▶ _Your assignment_: Would you output the entries below only from the line containing "none -> cyan plate D4:D5 level 1" through the line containing "orange tile L13", exactly as they stand and with both ends included?

▶ _Supplied information_:
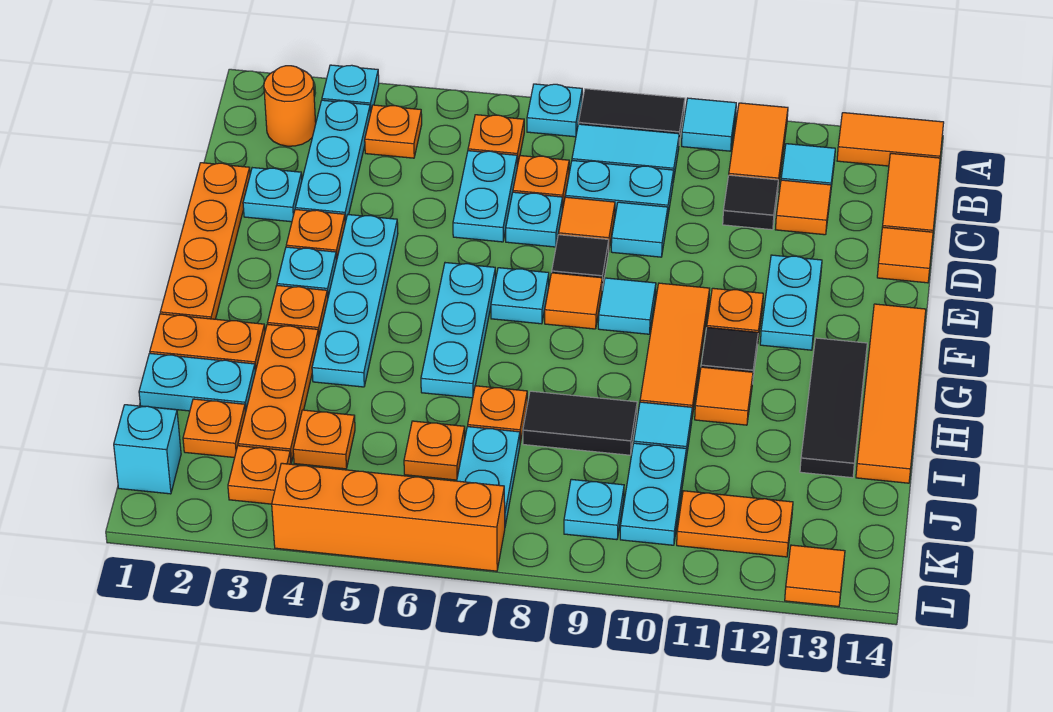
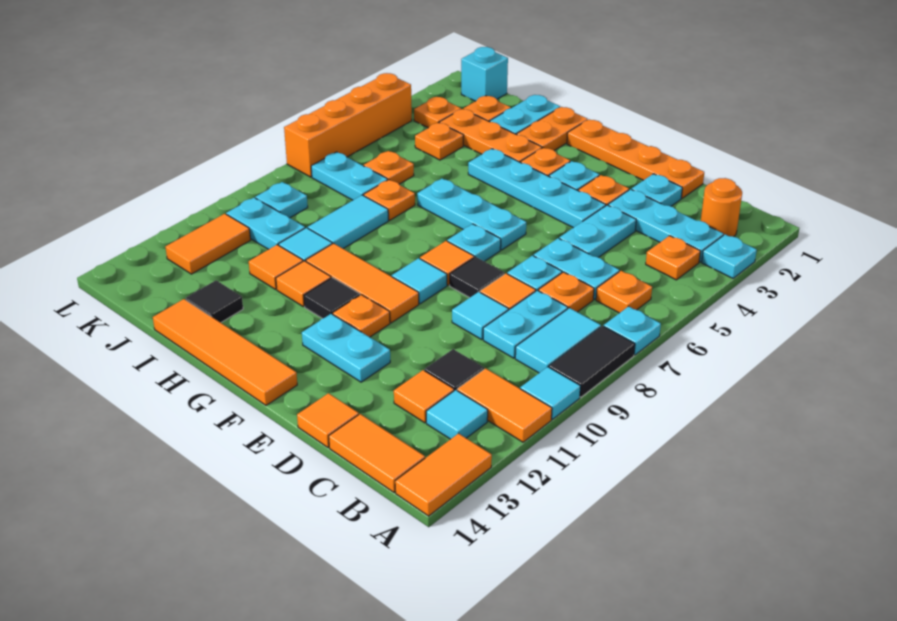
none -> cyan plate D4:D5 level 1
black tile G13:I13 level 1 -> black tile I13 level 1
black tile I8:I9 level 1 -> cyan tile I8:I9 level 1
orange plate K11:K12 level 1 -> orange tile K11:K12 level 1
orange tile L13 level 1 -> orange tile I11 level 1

...

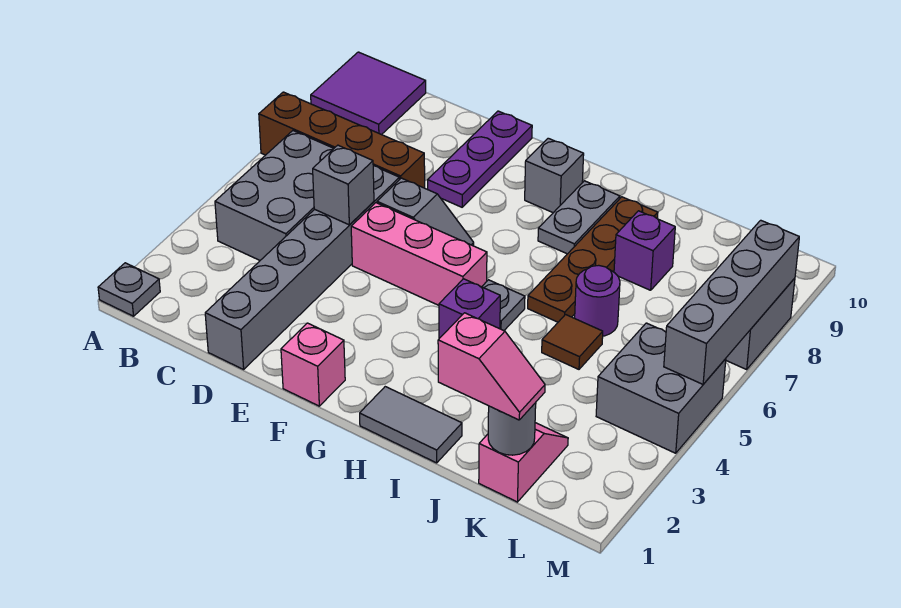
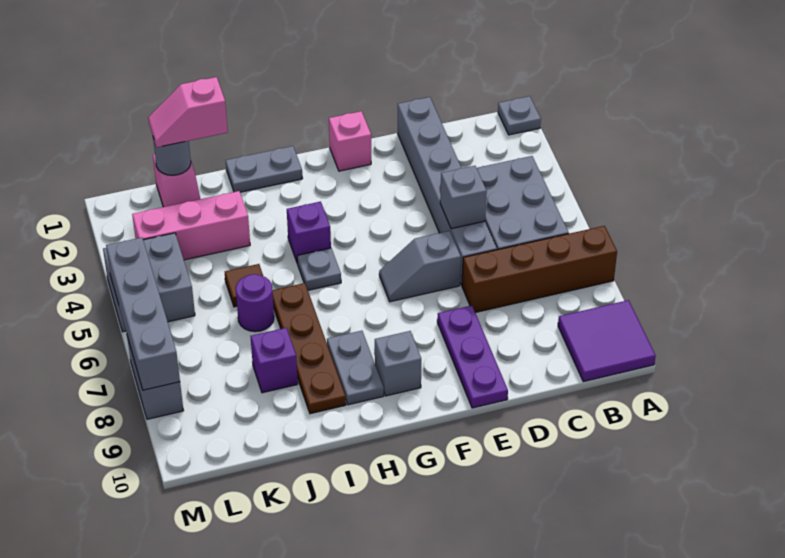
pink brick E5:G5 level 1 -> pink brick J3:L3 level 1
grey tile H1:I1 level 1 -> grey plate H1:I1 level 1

▶ _Task response_:
none -> cyan plate D4:D5 level 1
black tile G13:I13 level 1 -> black tile I13 level 1
black tile I8:I9 level 1 -> cyan tile I8:I9 level 1
orange plate K11:K12 level 1 -> orange tile K11:K12 level 1
orange tile L13 level 1 -> orange tile I11 level 1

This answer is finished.